[Opening Supplied records section]

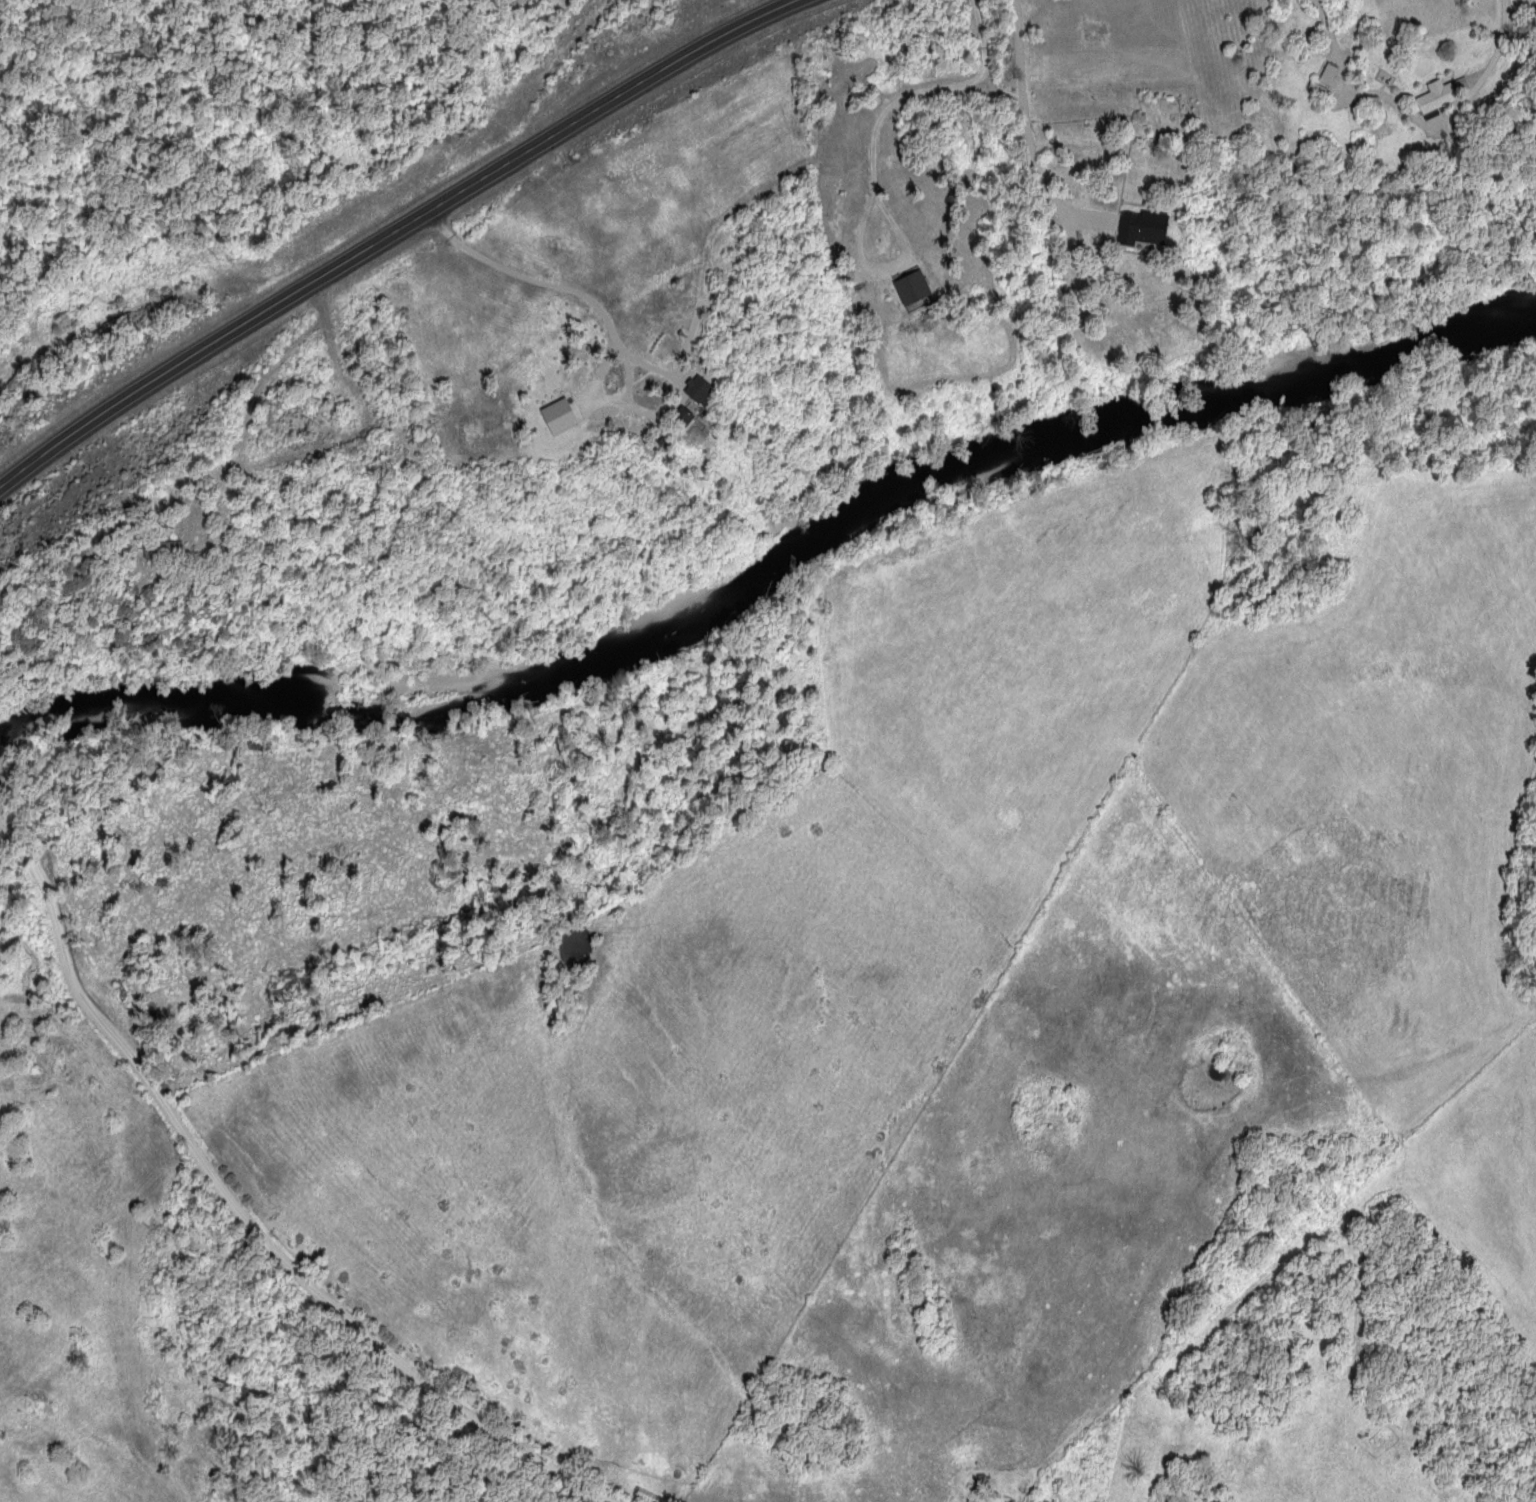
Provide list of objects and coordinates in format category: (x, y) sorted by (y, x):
road: (1492, 69)
building: (1332, 73)
building: (1322, 87)
building: (1444, 93)
road: (1024, 148)
building: (1144, 227)
road: (397, 232)
road: (577, 301)
building: (711, 388)
river: (772, 559)
road: (245, 1212)

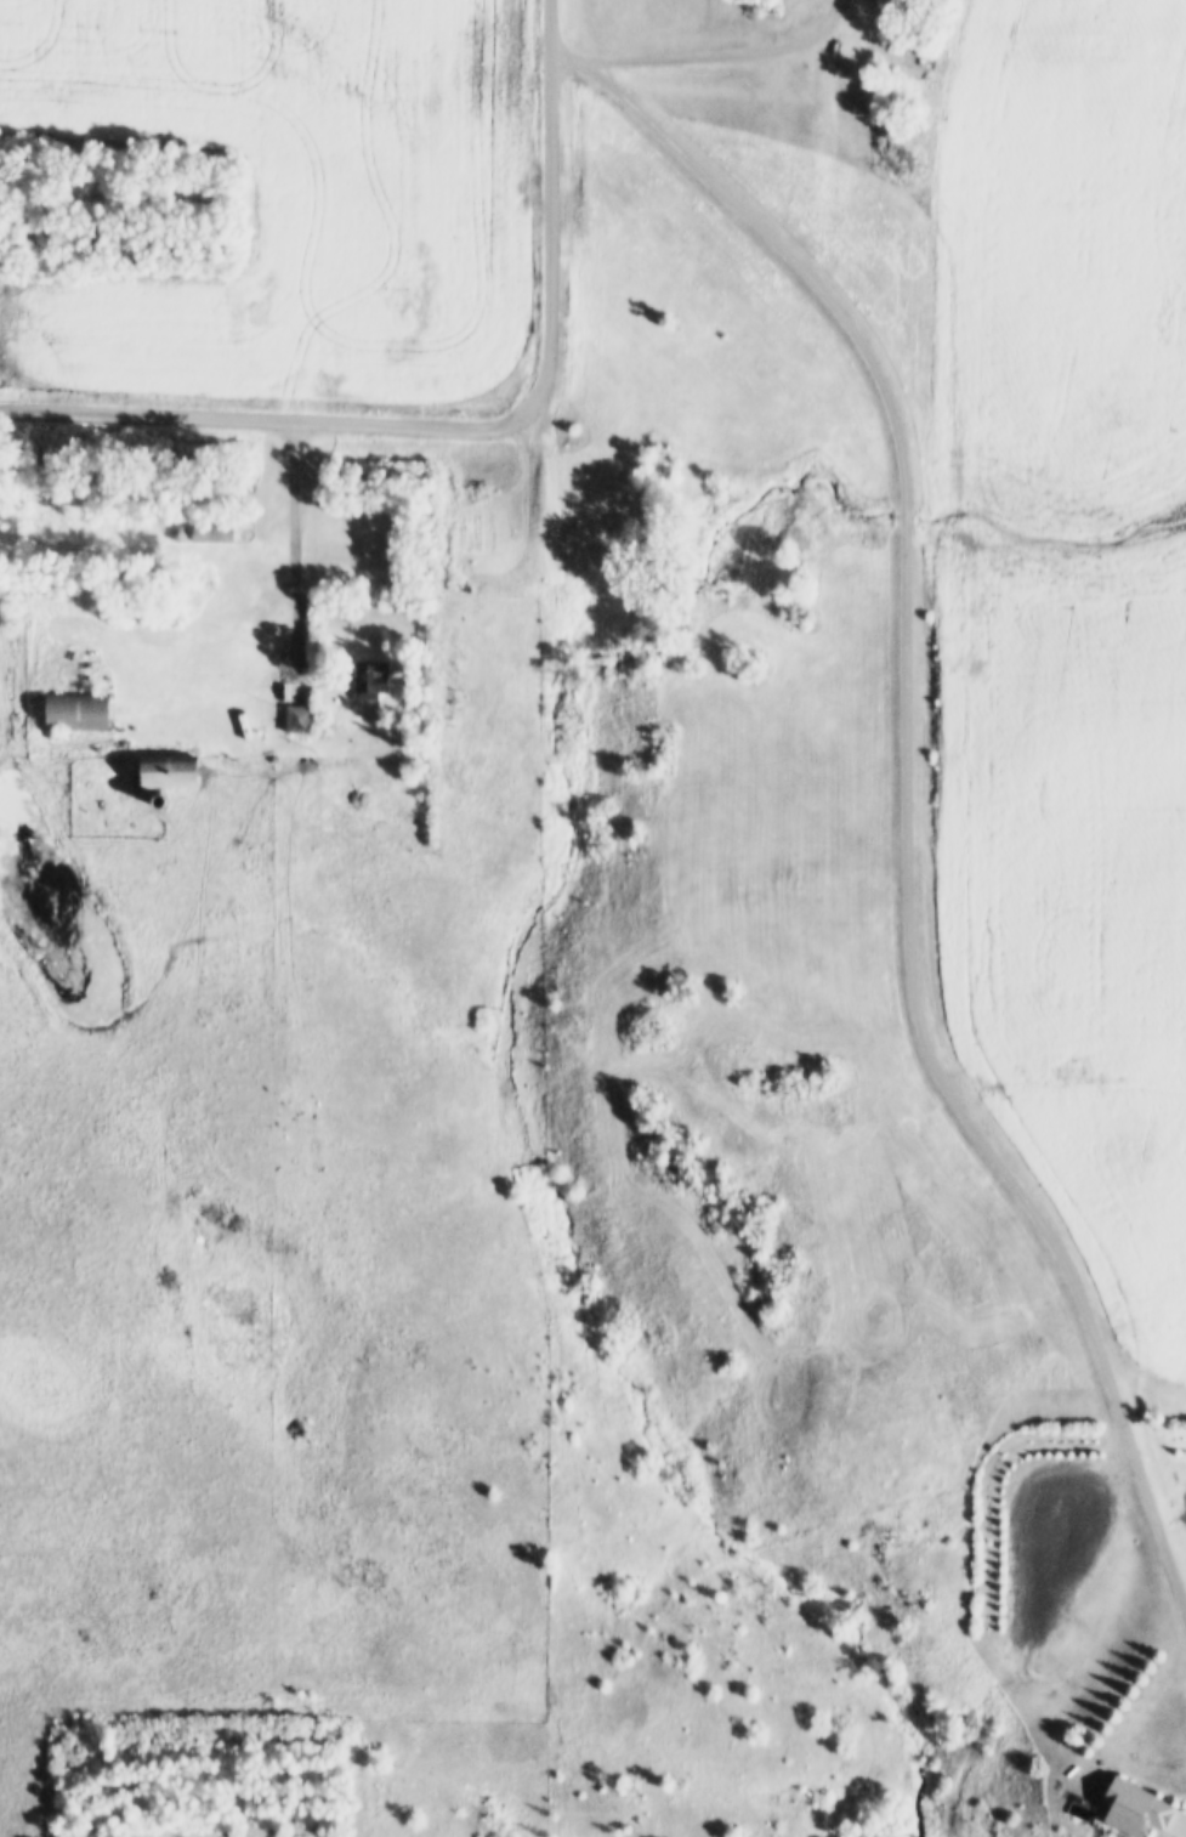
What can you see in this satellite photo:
road: (733, 60)
road: (549, 197)
road: (278, 425)
building: (174, 528)
silo: (174, 528)
building: (207, 530)
road: (293, 564)
building: (365, 675)
building: (74, 704)
building: (291, 715)
building: (164, 766)
road: (907, 793)
building: (1127, 1804)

[Closing Supplied records section]

Every entry above should be written out again verbatim, with no pictures included.

Provide list of objects and coordinates in format category: (x, y) sorted by (y, x):
road: (1492, 69)
building: (1332, 73)
building: (1322, 87)
building: (1444, 93)
road: (1024, 148)
building: (1144, 227)
road: (397, 232)
road: (577, 301)
building: (711, 388)
river: (772, 559)
road: (245, 1212)

What can you see in this satellite photo:
road: (733, 60)
road: (549, 197)
road: (278, 425)
building: (174, 528)
silo: (174, 528)
building: (207, 530)
road: (293, 564)
building: (365, 675)
building: (74, 704)
building: (291, 715)
building: (164, 766)
road: (907, 793)
building: (1127, 1804)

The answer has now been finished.